TASK TO COMPLETE
A line below contains "DRIVER3 pin IN2: D4 -> D3", and a later one contains "PIR pin GND: GND -> 3V3". Repeat both, with every line between them, exactly.

---------- RECORDS SHOWN ----------

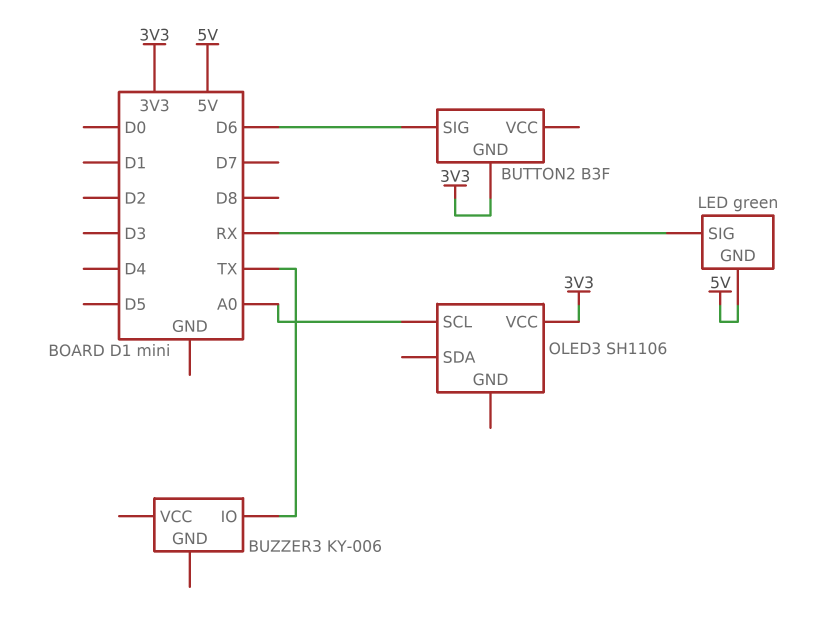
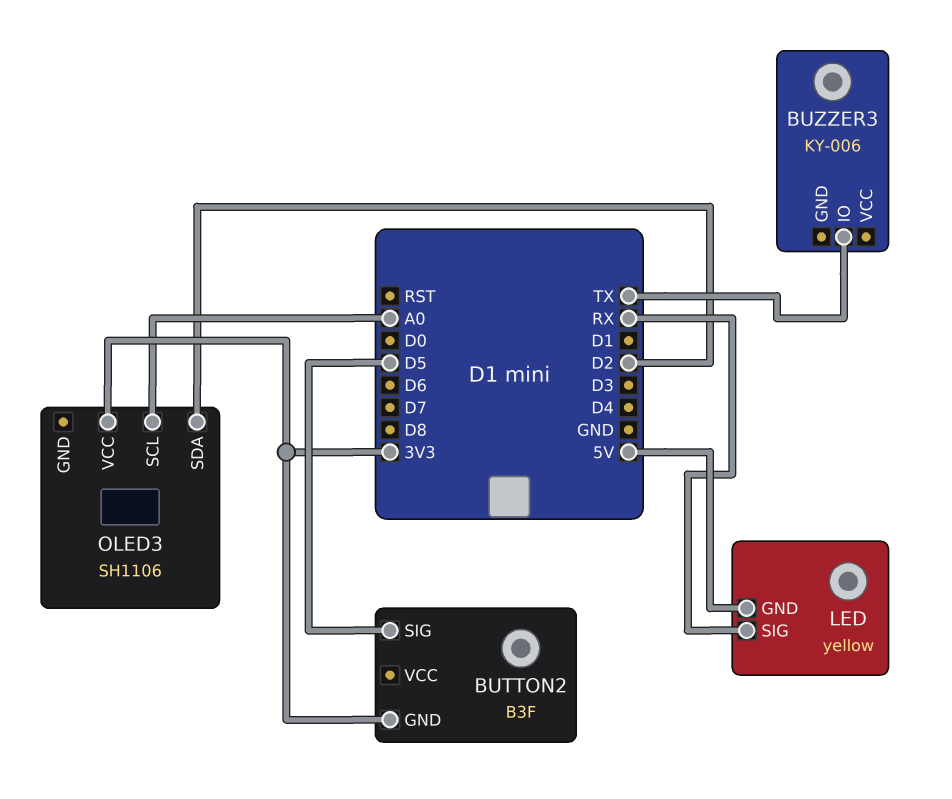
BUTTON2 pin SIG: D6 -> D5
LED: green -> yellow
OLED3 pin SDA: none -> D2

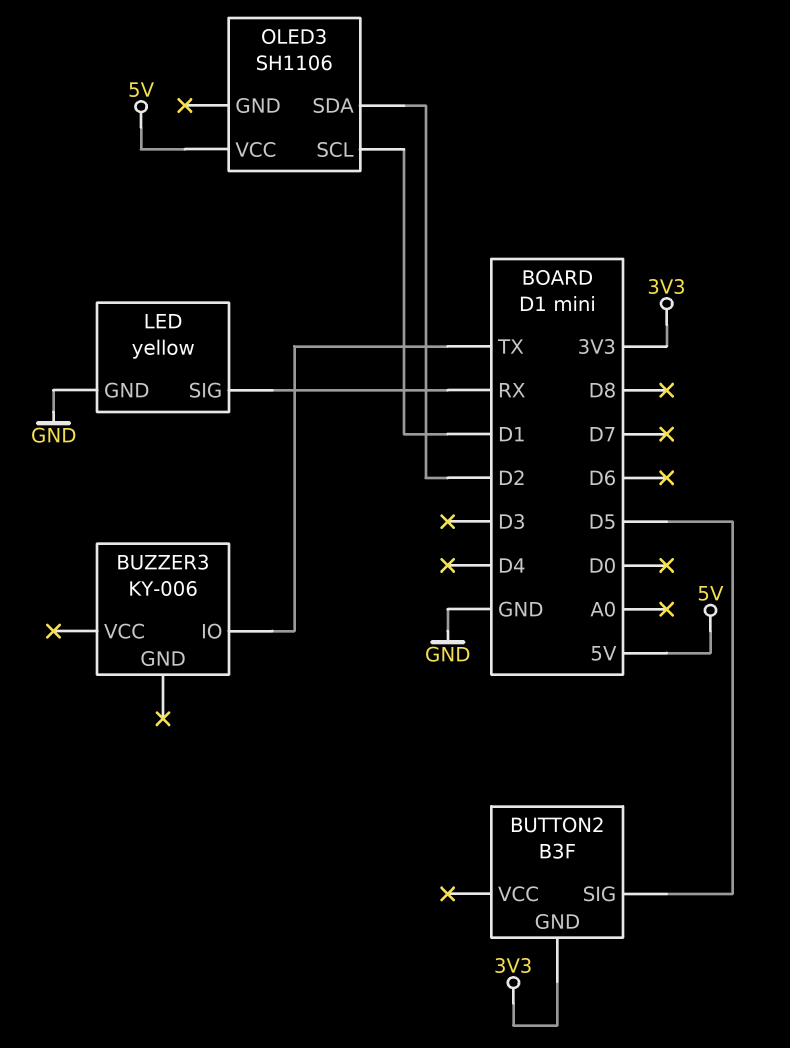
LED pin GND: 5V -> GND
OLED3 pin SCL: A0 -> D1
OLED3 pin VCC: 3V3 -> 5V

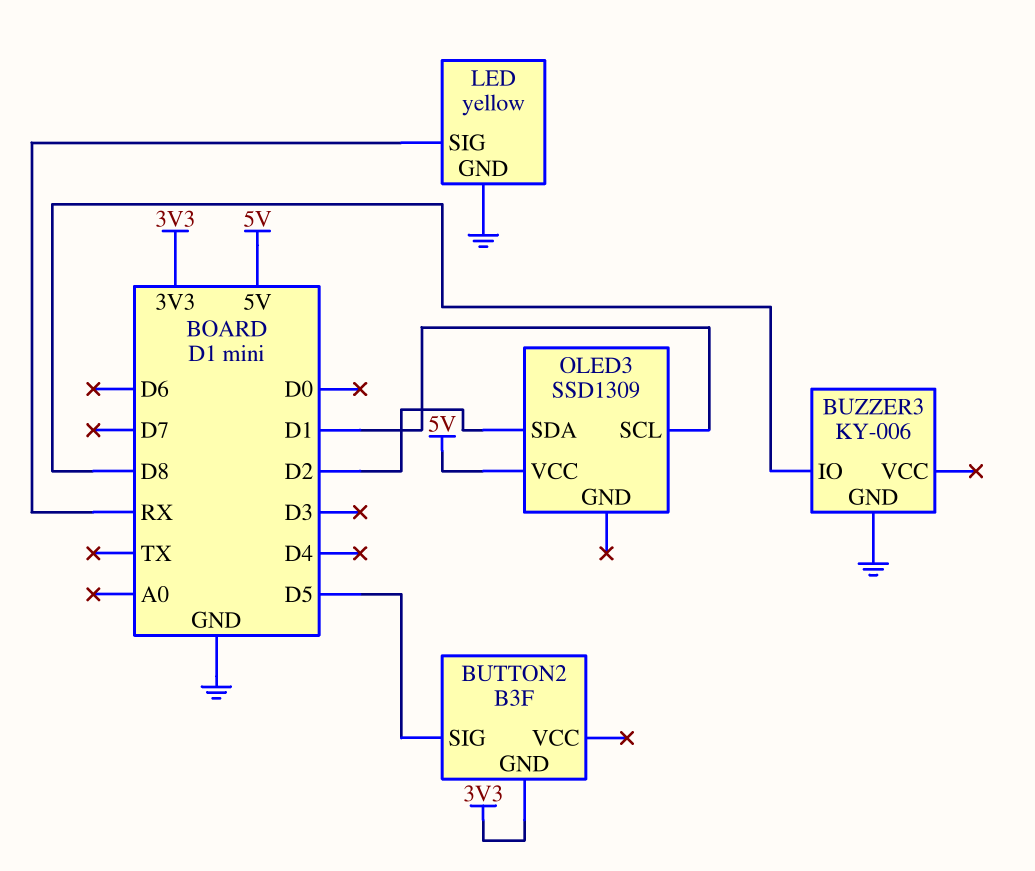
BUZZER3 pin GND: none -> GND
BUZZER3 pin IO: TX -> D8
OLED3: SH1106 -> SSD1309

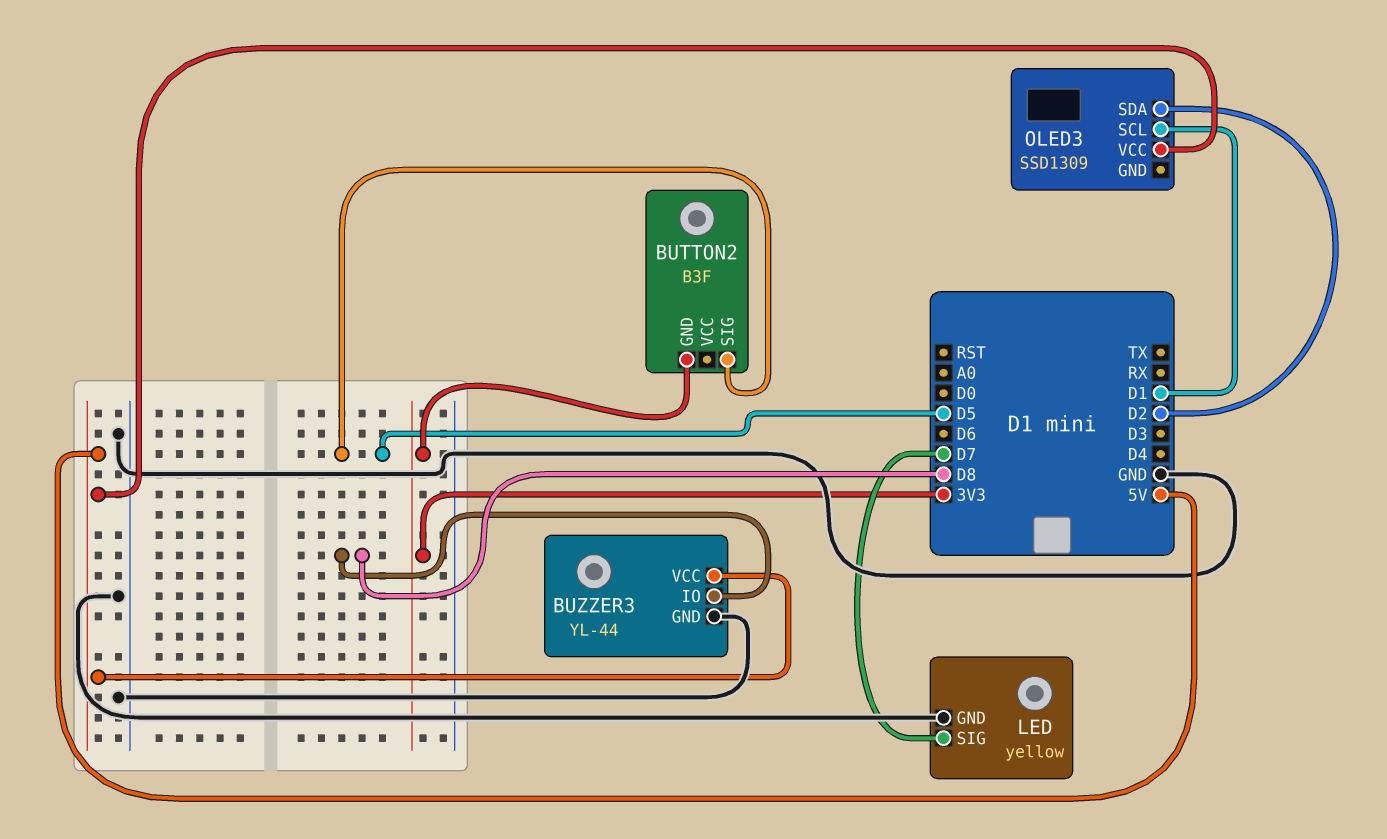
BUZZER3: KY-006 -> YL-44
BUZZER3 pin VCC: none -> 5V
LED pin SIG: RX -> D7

----------
---------- RECORDS SHOWN ----------

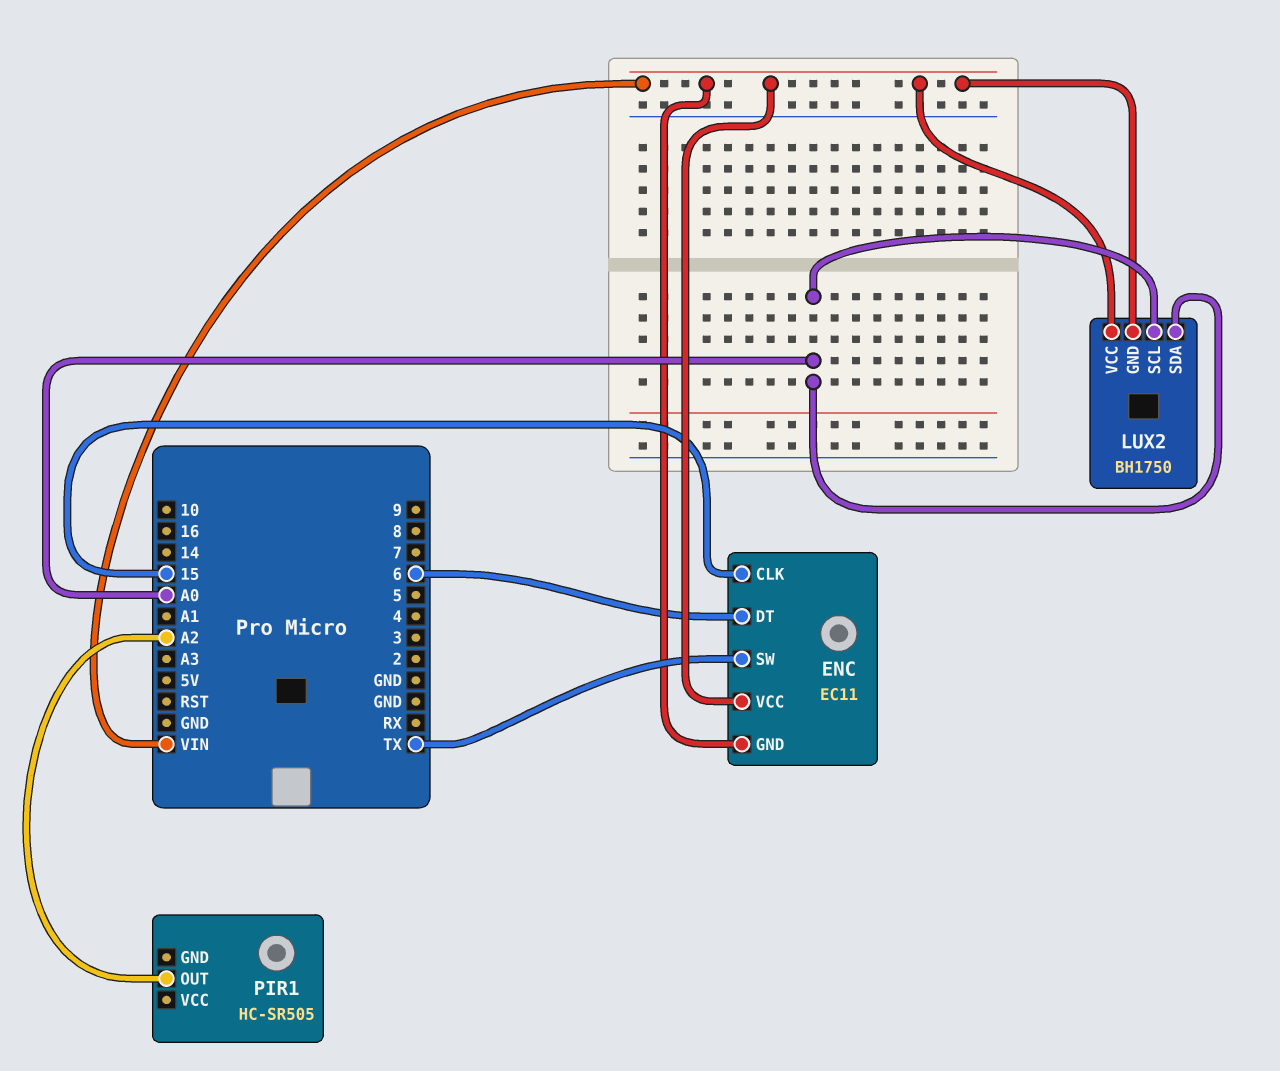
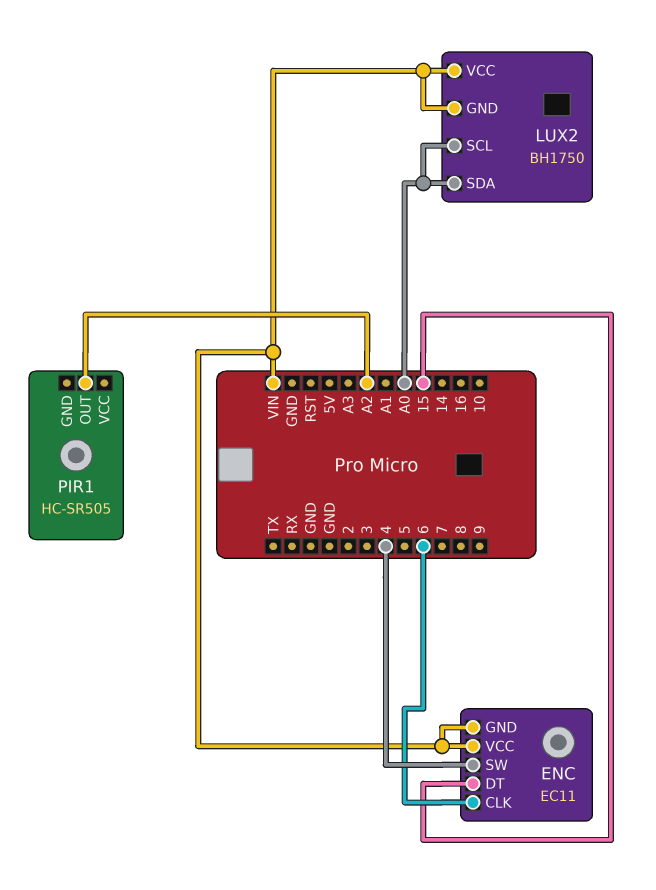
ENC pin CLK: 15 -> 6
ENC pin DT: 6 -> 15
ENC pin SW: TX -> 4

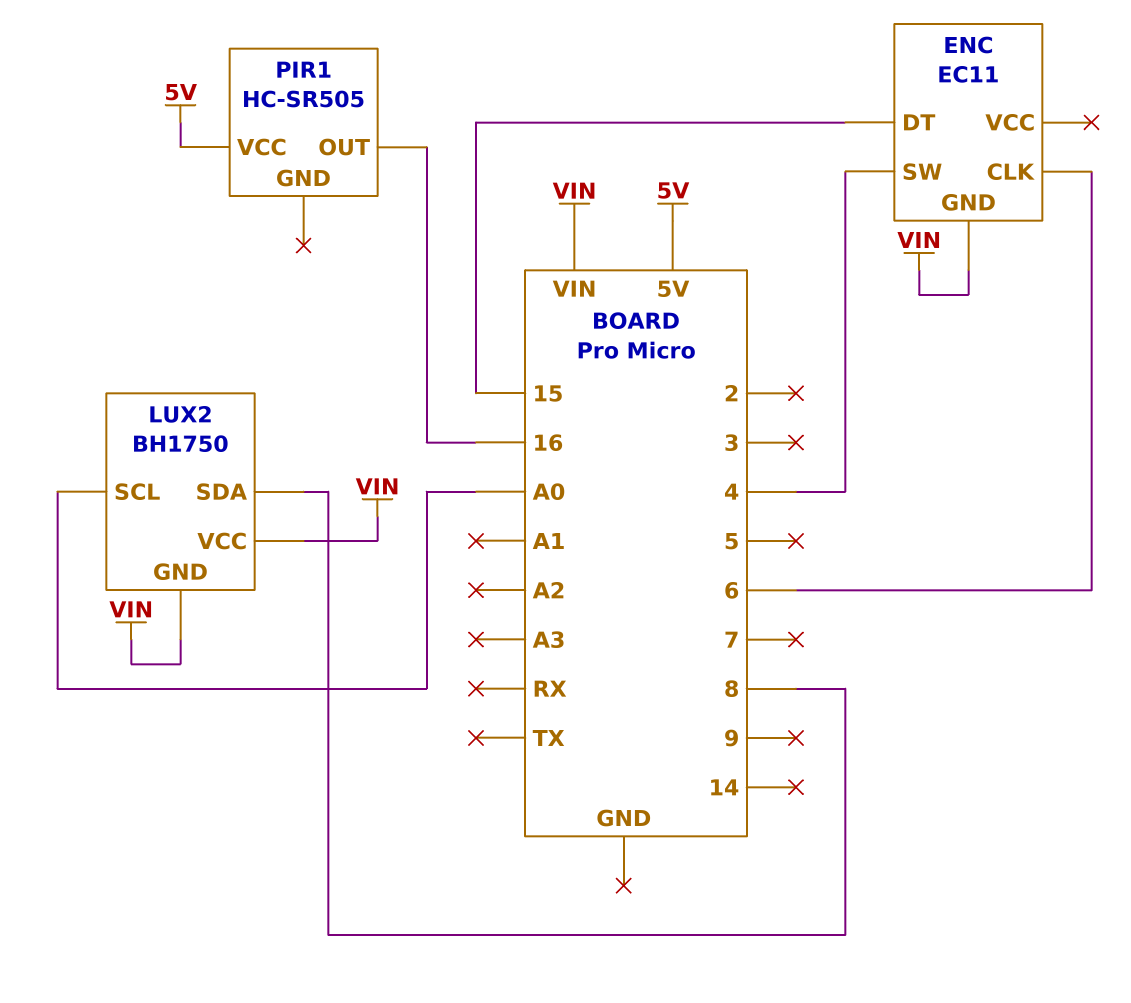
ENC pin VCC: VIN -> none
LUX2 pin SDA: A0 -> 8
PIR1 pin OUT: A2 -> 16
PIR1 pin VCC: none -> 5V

----------
---------- RECORDS SHOWN ----------

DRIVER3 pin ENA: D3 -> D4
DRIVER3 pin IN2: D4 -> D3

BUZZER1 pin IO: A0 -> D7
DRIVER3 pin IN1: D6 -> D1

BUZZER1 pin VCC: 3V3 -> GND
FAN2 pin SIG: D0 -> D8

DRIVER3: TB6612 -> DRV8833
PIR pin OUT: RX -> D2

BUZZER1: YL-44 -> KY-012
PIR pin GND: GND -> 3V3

----------

EXERCISE OUTPUT
DRIVER3 pin IN2: D4 -> D3

BUZZER1 pin IO: A0 -> D7
DRIVER3 pin IN1: D6 -> D1

BUZZER1 pin VCC: 3V3 -> GND
FAN2 pin SIG: D0 -> D8

DRIVER3: TB6612 -> DRV8833
PIR pin OUT: RX -> D2

BUZZER1: YL-44 -> KY-012
PIR pin GND: GND -> 3V3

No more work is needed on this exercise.